[Data items]
****************************************

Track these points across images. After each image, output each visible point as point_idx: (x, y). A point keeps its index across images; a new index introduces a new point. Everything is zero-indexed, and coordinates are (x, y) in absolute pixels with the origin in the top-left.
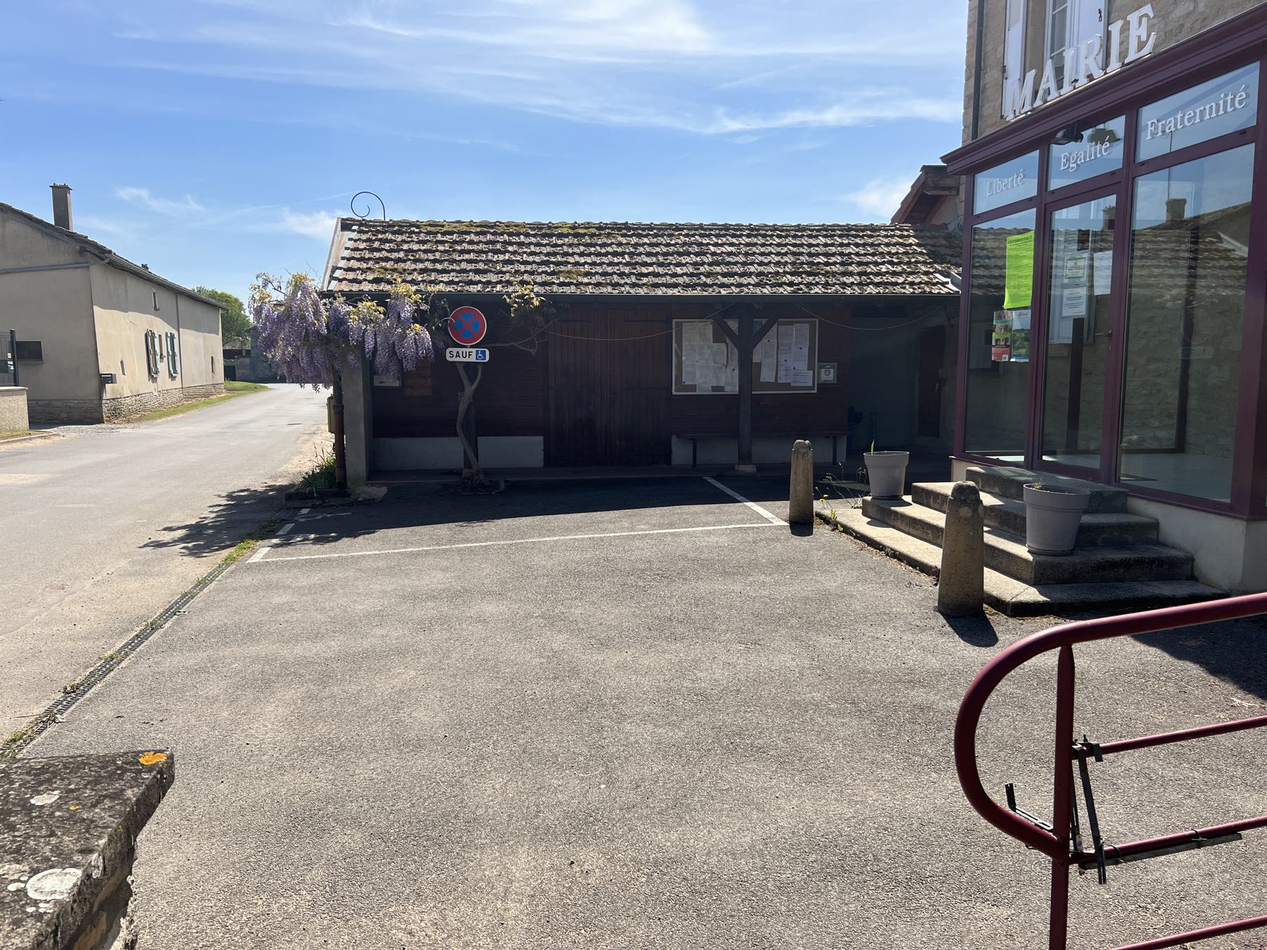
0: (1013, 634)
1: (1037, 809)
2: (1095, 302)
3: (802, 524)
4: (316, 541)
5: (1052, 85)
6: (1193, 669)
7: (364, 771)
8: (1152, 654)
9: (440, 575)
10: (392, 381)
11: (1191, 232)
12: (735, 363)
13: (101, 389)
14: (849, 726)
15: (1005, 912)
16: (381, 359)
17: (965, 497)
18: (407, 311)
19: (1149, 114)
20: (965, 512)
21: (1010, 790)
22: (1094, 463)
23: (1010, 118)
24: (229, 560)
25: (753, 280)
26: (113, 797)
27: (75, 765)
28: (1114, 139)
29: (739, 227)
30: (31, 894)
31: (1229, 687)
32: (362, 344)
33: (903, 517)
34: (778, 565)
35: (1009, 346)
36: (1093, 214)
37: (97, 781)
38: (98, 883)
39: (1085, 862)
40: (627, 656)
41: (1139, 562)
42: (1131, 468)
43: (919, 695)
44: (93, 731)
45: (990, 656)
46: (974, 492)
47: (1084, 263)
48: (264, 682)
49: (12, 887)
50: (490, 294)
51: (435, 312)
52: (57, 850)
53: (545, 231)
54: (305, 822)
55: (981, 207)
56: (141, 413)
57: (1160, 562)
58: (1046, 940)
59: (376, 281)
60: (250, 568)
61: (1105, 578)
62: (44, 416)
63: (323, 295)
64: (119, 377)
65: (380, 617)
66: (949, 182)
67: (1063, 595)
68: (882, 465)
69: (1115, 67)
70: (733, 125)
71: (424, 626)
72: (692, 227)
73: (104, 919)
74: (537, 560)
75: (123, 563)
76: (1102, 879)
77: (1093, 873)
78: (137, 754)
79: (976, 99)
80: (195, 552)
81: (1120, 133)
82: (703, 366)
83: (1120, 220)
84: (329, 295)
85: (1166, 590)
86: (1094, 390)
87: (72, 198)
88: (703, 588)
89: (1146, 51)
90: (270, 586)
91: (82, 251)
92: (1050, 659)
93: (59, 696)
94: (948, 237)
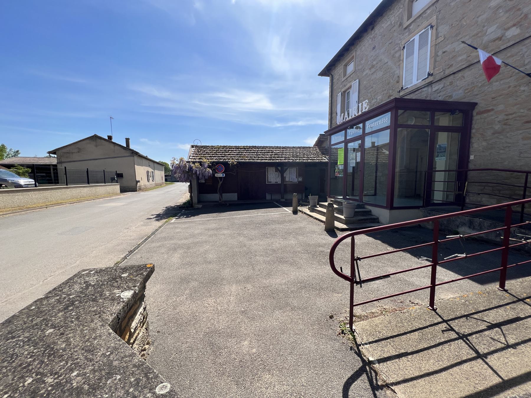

****************************************

__What the exercise asks__
Please give the material above again, line for line, leaving the pictures out.

__Reply to the exercise__
Track these points across images. After each image, output each visible point as point_idx: (x, y). A point keeps its index across images; a new index introduces a new point. Everything is zero-indexed, and coordinates are (x, y) in absolute pixels with the origin in the top-left.
0: (1013, 634)
1: (1037, 809)
2: (1095, 302)
3: (802, 524)
4: (316, 541)
5: (1052, 85)
6: (1193, 669)
7: (364, 771)
8: (1152, 654)
9: (440, 575)
10: (392, 381)
11: (1191, 232)
12: (735, 363)
13: (101, 389)
14: (849, 726)
15: (1005, 912)
16: (381, 359)
17: (965, 497)
18: (407, 311)
19: (1149, 114)
20: (965, 512)
21: (1010, 790)
22: (1094, 463)
23: (1010, 118)
24: (229, 560)
25: (753, 280)
26: (113, 797)
27: (75, 765)
28: (1114, 139)
29: (739, 227)
30: (31, 894)
31: (1229, 687)
32: (362, 344)
33: (903, 517)
34: (778, 565)
35: (1009, 346)
36: (1093, 214)
37: (97, 781)
38: (98, 883)
39: (1085, 862)
40: (627, 656)
41: (1139, 562)
42: (1131, 468)
43: (919, 695)
44: (93, 731)
45: (990, 656)
46: (974, 492)
47: (1084, 263)
48: (264, 682)
49: (12, 887)
50: (490, 294)
51: (435, 312)
52: (57, 850)
53: (545, 231)
54: (305, 822)
55: (981, 207)
56: (141, 413)
57: (1160, 562)
58: (1046, 940)
59: (376, 281)
60: (250, 568)
61: (1105, 578)
62: (44, 416)
63: (323, 295)
64: (119, 377)
65: (380, 617)
66: (949, 182)
67: (1063, 595)
68: (882, 465)
69: (1115, 67)
70: (733, 125)
71: (424, 626)
72: (692, 227)
73: (104, 919)
74: (537, 560)
75: (123, 563)
76: (1102, 879)
77: (1093, 873)
78: (137, 754)
79: (976, 99)
80: (195, 552)
81: (1120, 133)
82: (703, 366)
83: (1120, 220)
84: (329, 295)
85: (1166, 590)
86: (1094, 390)
87: (72, 198)
88: (703, 588)
89: (1146, 51)
90: (270, 586)
91: (82, 251)
92: (1050, 659)
93: (59, 696)
94: (948, 237)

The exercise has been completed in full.